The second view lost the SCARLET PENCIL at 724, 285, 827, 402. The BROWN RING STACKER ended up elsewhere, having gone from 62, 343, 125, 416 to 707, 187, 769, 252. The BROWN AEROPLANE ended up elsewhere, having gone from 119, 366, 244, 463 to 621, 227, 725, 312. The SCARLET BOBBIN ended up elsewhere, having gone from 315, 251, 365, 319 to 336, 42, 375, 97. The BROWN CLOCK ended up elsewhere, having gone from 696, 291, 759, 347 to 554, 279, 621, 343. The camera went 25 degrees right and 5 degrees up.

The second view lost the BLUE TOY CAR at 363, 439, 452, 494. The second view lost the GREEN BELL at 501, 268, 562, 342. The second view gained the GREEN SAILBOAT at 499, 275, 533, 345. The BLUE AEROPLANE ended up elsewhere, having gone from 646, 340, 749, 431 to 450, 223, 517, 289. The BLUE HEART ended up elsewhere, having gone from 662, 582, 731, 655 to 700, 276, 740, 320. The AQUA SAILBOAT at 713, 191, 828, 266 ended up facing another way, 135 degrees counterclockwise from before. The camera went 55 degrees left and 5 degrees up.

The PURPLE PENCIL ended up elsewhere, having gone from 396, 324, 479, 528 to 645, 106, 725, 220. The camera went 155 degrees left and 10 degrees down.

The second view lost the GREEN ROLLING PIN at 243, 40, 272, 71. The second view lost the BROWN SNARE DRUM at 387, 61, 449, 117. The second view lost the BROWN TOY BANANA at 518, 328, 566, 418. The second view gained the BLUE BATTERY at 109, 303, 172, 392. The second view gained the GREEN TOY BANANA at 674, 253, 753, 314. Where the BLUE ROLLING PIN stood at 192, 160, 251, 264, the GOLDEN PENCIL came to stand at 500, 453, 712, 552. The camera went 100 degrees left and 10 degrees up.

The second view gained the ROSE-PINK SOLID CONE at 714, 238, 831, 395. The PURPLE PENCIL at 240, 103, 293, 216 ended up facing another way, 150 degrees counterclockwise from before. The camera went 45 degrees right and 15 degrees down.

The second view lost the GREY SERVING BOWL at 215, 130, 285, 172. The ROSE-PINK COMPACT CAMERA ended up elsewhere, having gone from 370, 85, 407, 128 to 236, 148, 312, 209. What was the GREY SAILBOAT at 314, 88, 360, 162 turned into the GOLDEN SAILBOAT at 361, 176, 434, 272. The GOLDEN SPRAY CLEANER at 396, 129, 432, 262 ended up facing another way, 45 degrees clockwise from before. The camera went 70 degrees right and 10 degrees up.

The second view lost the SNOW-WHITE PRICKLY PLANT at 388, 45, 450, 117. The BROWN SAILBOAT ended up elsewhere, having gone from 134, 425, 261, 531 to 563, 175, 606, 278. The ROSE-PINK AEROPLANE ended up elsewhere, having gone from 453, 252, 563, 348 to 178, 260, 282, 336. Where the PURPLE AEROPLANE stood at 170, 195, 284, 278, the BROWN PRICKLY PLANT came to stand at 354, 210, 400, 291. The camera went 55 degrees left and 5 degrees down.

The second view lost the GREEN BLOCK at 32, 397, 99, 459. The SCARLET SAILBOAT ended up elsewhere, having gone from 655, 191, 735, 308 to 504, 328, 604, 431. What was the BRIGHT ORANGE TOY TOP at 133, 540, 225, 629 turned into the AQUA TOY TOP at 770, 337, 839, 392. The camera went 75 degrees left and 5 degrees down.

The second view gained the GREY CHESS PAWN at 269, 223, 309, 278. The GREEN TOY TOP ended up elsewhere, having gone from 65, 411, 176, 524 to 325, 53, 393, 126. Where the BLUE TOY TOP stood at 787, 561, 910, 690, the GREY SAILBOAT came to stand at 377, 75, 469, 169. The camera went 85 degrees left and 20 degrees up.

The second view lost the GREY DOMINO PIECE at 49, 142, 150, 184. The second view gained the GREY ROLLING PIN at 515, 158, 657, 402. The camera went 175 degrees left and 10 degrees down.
• • • • •
[Task to carry out] Exactly as they appear above, set down all of the records once more.

[The completed task]
The second view lost the SCARLET PENCIL at 724, 285, 827, 402. The BROWN RING STACKER ended up elsewhere, having gone from 62, 343, 125, 416 to 707, 187, 769, 252. The BROWN AEROPLANE ended up elsewhere, having gone from 119, 366, 244, 463 to 621, 227, 725, 312. The SCARLET BOBBIN ended up elsewhere, having gone from 315, 251, 365, 319 to 336, 42, 375, 97. The BROWN CLOCK ended up elsewhere, having gone from 696, 291, 759, 347 to 554, 279, 621, 343. The camera went 25 degrees right and 5 degrees up.

The second view lost the BLUE TOY CAR at 363, 439, 452, 494. The second view lost the GREEN BELL at 501, 268, 562, 342. The second view gained the GREEN SAILBOAT at 499, 275, 533, 345. The BLUE AEROPLANE ended up elsewhere, having gone from 646, 340, 749, 431 to 450, 223, 517, 289. The BLUE HEART ended up elsewhere, having gone from 662, 582, 731, 655 to 700, 276, 740, 320. The AQUA SAILBOAT at 713, 191, 828, 266 ended up facing another way, 135 degrees counterclockwise from before. The camera went 55 degrees left and 5 degrees up.

The PURPLE PENCIL ended up elsewhere, having gone from 396, 324, 479, 528 to 645, 106, 725, 220. The camera went 155 degrees left and 10 degrees down.

The second view lost the GREEN ROLLING PIN at 243, 40, 272, 71. The second view lost the BROWN SNARE DRUM at 387, 61, 449, 117. The second view lost the BROWN TOY BANANA at 518, 328, 566, 418. The second view gained the BLUE BATTERY at 109, 303, 172, 392. The second view gained the GREEN TOY BANANA at 674, 253, 753, 314. Where the BLUE ROLLING PIN stood at 192, 160, 251, 264, the GOLDEN PENCIL came to stand at 500, 453, 712, 552. The camera went 100 degrees left and 10 degrees up.

The second view gained the ROSE-PINK SOLID CONE at 714, 238, 831, 395. The PURPLE PENCIL at 240, 103, 293, 216 ended up facing another way, 150 degrees counterclockwise from before. The camera went 45 degrees right and 15 degrees down.

The second view lost the GREY SERVING BOWL at 215, 130, 285, 172. The ROSE-PINK COMPACT CAMERA ended up elsewhere, having gone from 370, 85, 407, 128 to 236, 148, 312, 209. What was the GREY SAILBOAT at 314, 88, 360, 162 turned into the GOLDEN SAILBOAT at 361, 176, 434, 272. The GOLDEN SPRAY CLEANER at 396, 129, 432, 262 ended up facing another way, 45 degrees clockwise from before. The camera went 70 degrees right and 10 degrees up.

The second view lost the SNOW-WHITE PRICKLY PLANT at 388, 45, 450, 117. The BROWN SAILBOAT ended up elsewhere, having gone from 134, 425, 261, 531 to 563, 175, 606, 278. The ROSE-PINK AEROPLANE ended up elsewhere, having gone from 453, 252, 563, 348 to 178, 260, 282, 336. Where the PURPLE AEROPLANE stood at 170, 195, 284, 278, the BROWN PRICKLY PLANT came to stand at 354, 210, 400, 291. The camera went 55 degrees left and 5 degrees down.

The second view lost the GREEN BLOCK at 32, 397, 99, 459. The SCARLET SAILBOAT ended up elsewhere, having gone from 655, 191, 735, 308 to 504, 328, 604, 431. What was the BRIGHT ORANGE TOY TOP at 133, 540, 225, 629 turned into the AQUA TOY TOP at 770, 337, 839, 392. The camera went 75 degrees left and 5 degrees down.

The second view gained the GREY CHESS PAWN at 269, 223, 309, 278. The GREEN TOY TOP ended up elsewhere, having gone from 65, 411, 176, 524 to 325, 53, 393, 126. Where the BLUE TOY TOP stood at 787, 561, 910, 690, the GREY SAILBOAT came to stand at 377, 75, 469, 169. The camera went 85 degrees left and 20 degrees up.

The second view lost the GREY DOMINO PIECE at 49, 142, 150, 184. The second view gained the GREY ROLLING PIN at 515, 158, 657, 402. The camera went 175 degrees left and 10 degrees down.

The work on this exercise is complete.